The data
============

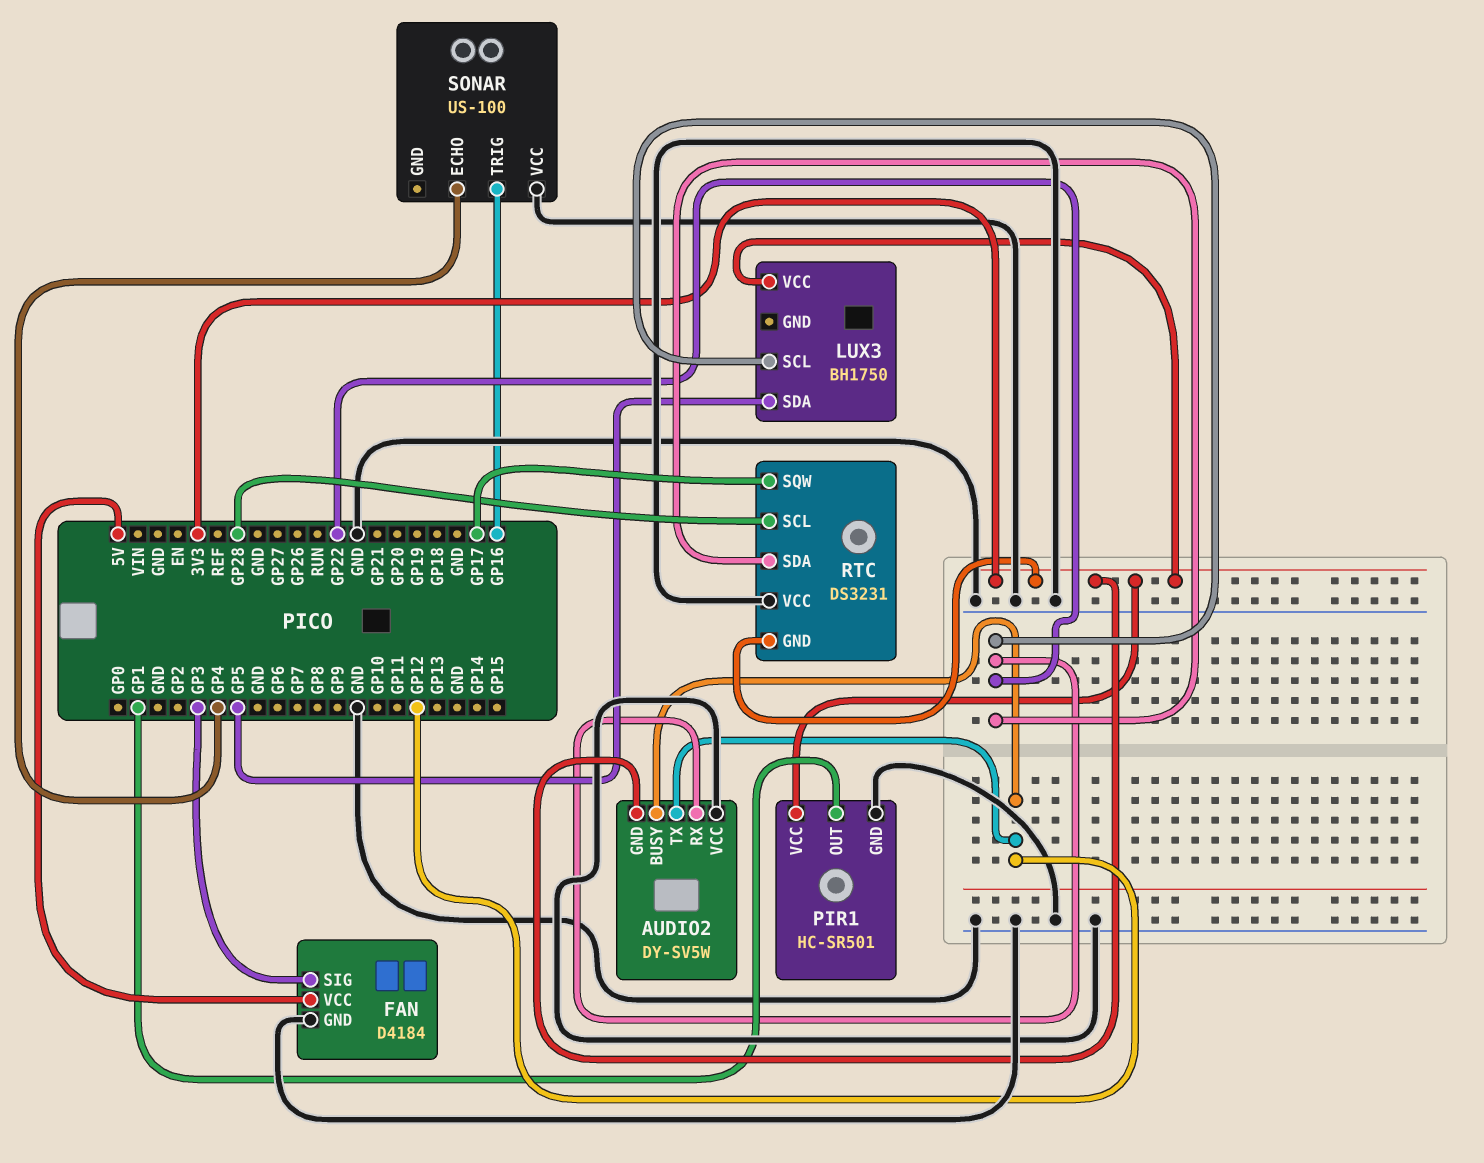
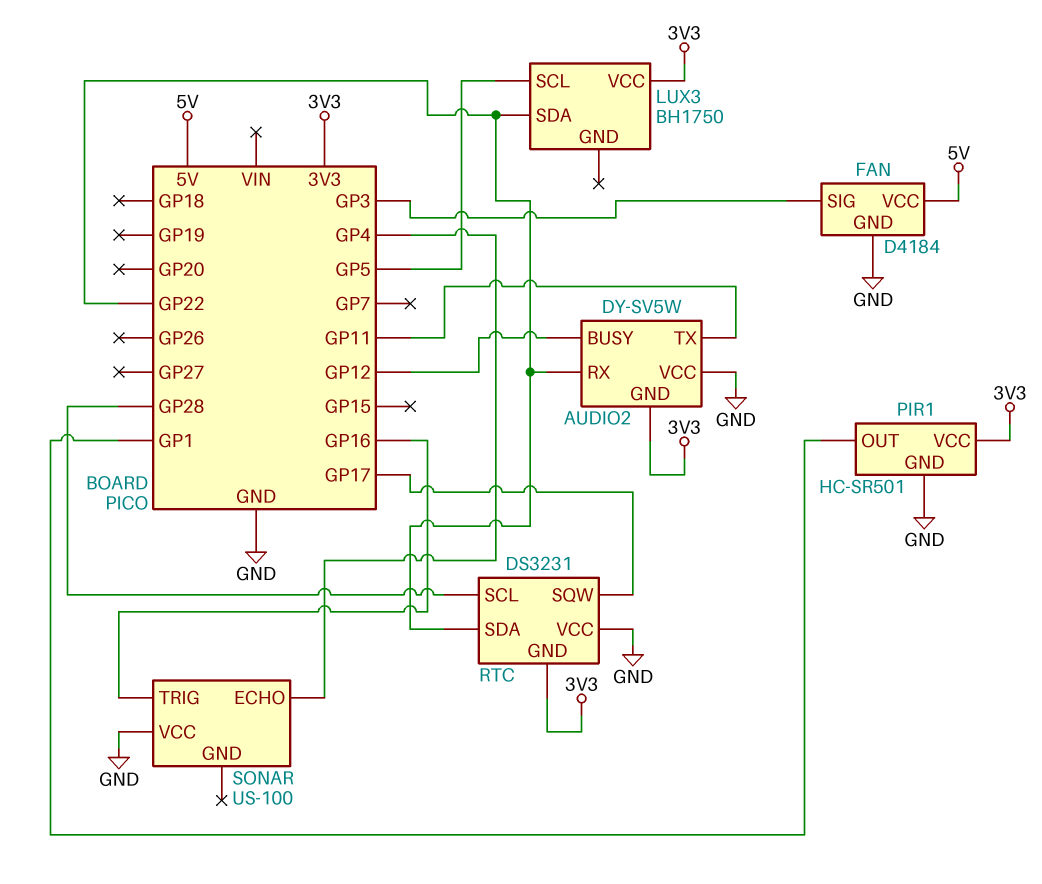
AUDIO2 pin TX: GP12 -> GP11
LUX3 pin SCL: GP22 -> GP5
LUX3 pin SDA: GP5 -> GP22

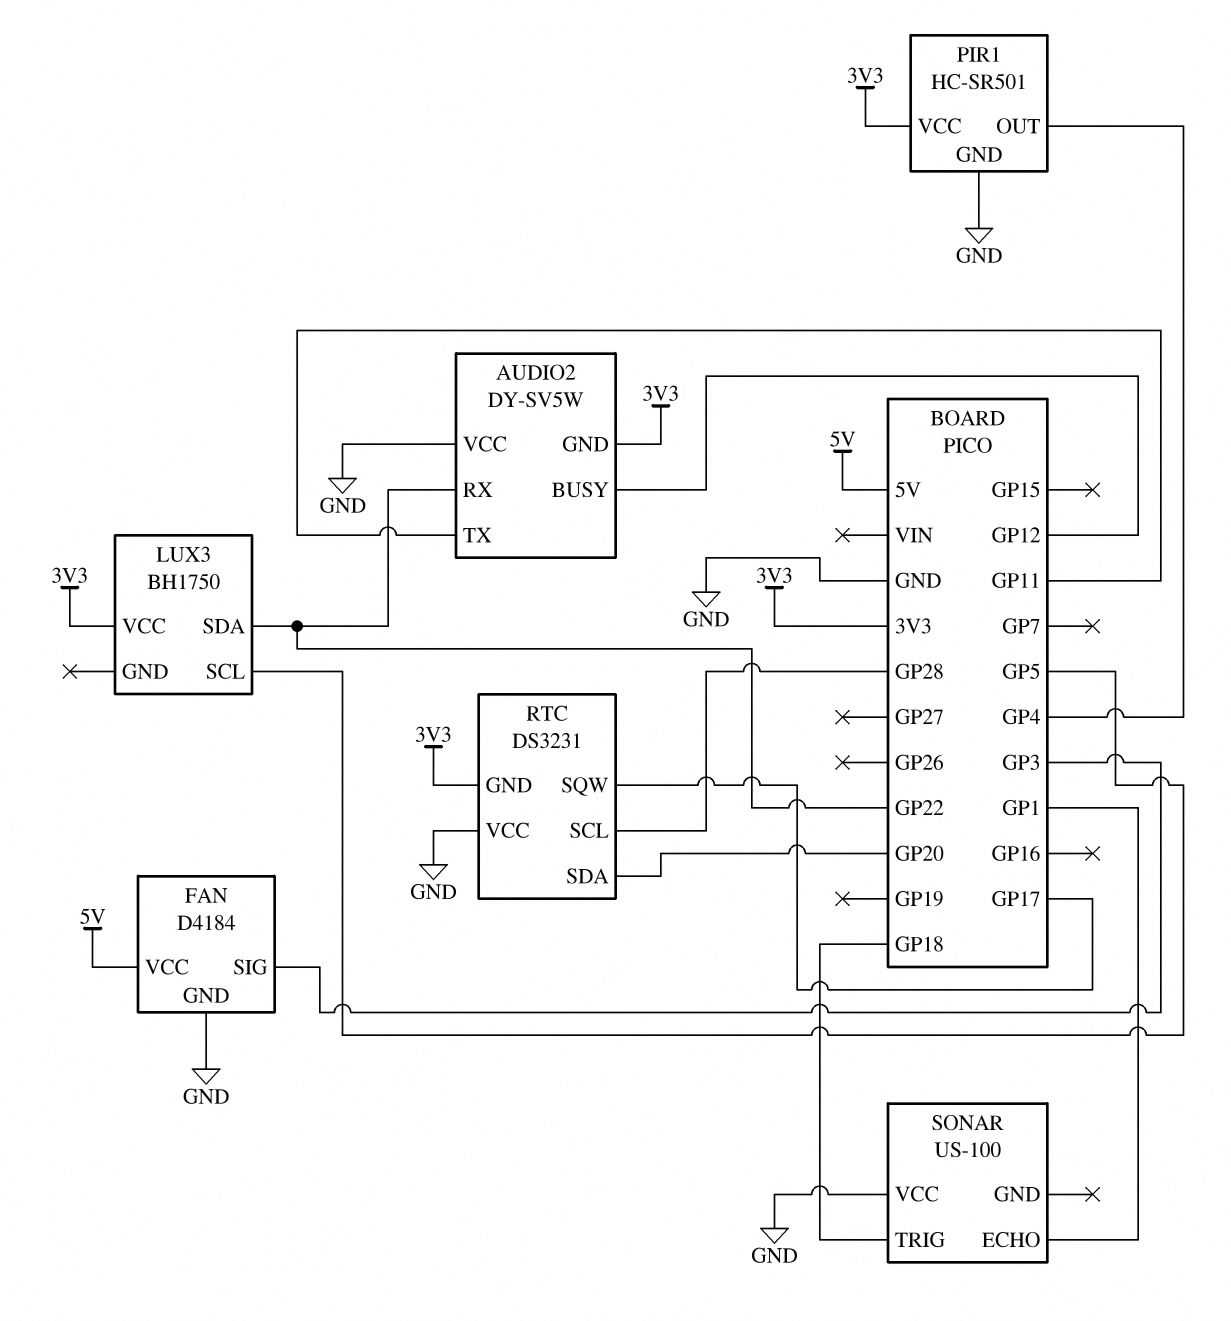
PIR1 pin OUT: GP1 -> GP4
RTC pin SDA: GP22 -> GP20
SONAR pin ECHO: GP4 -> GP1
SONAR pin TRIG: GP16 -> GP18

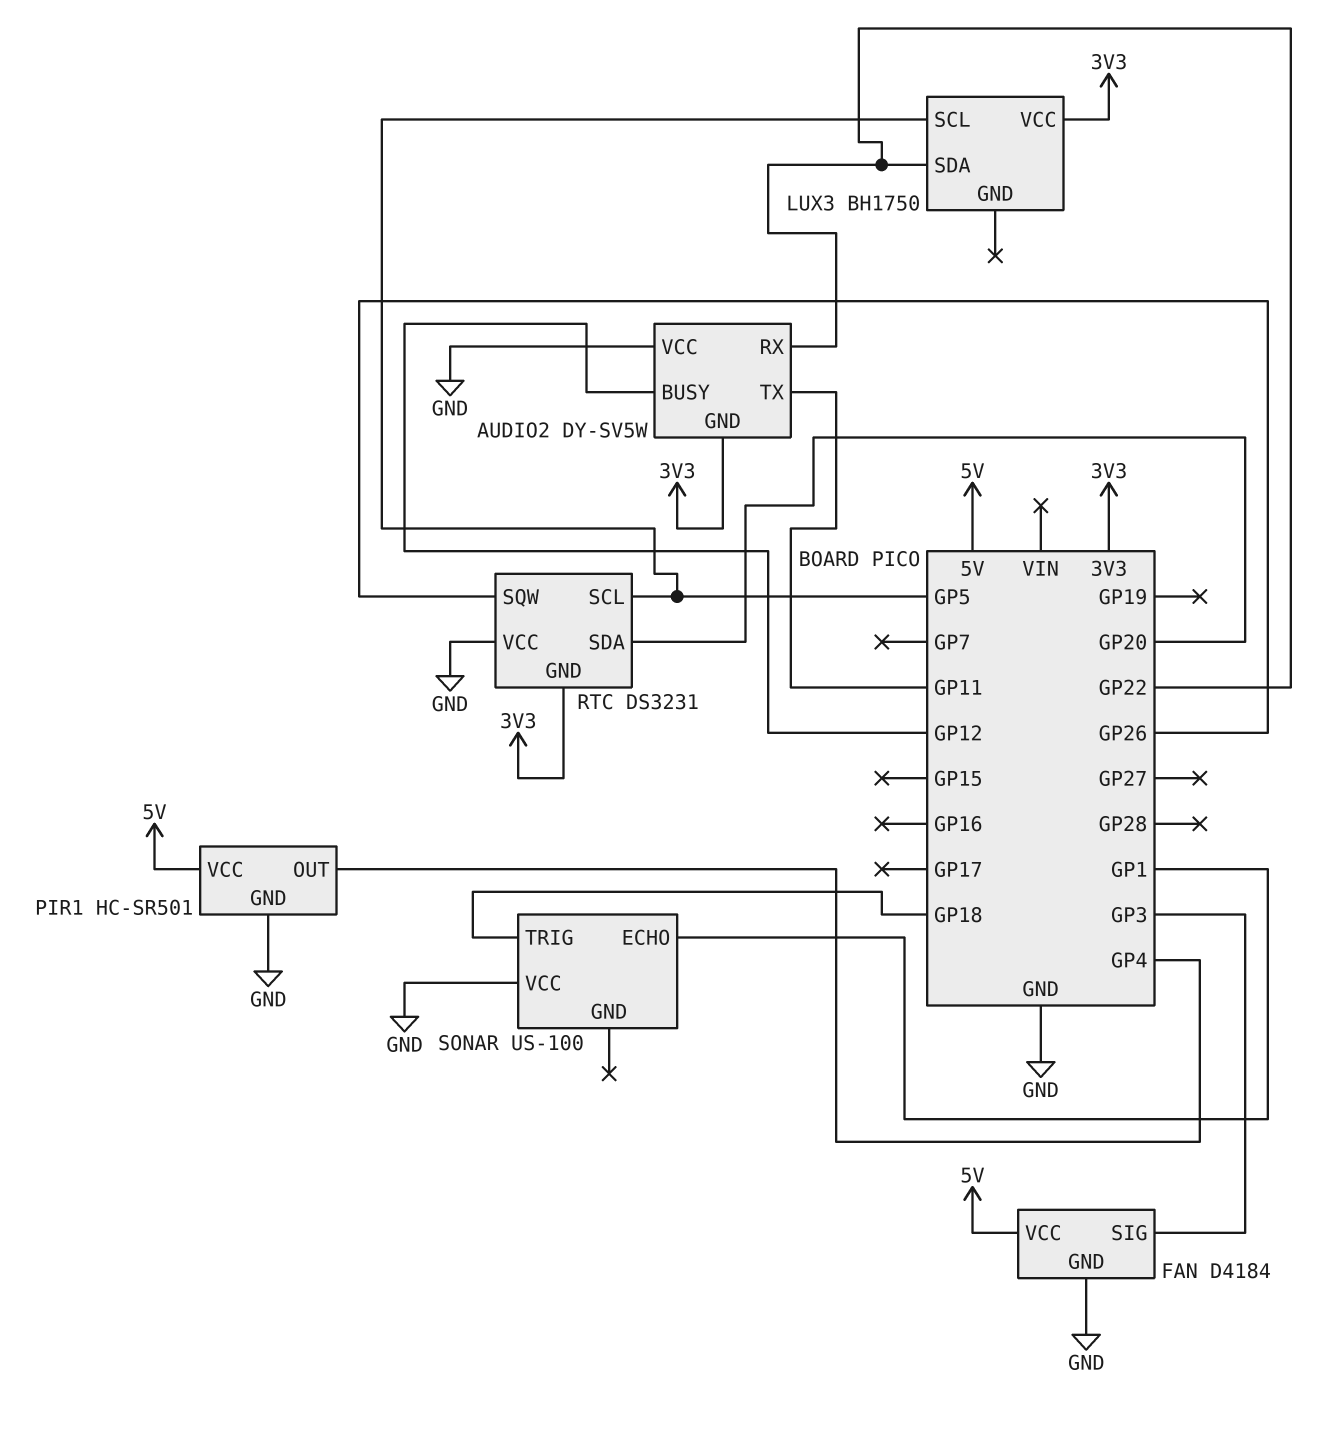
PIR1 pin VCC: 3V3 -> 5V
RTC pin SCL: GP28 -> GP5
RTC pin SQW: GP17 -> GP26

============

Task description
Please give the records again word for word, omitting all images.

Written reply
AUDIO2 pin TX: GP12 -> GP11
LUX3 pin SCL: GP22 -> GP5
LUX3 pin SDA: GP5 -> GP22

PIR1 pin OUT: GP1 -> GP4
RTC pin SDA: GP22 -> GP20
SONAR pin ECHO: GP4 -> GP1
SONAR pin TRIG: GP16 -> GP18

PIR1 pin VCC: 3V3 -> 5V
RTC pin SCL: GP28 -> GP5
RTC pin SQW: GP17 -> GP26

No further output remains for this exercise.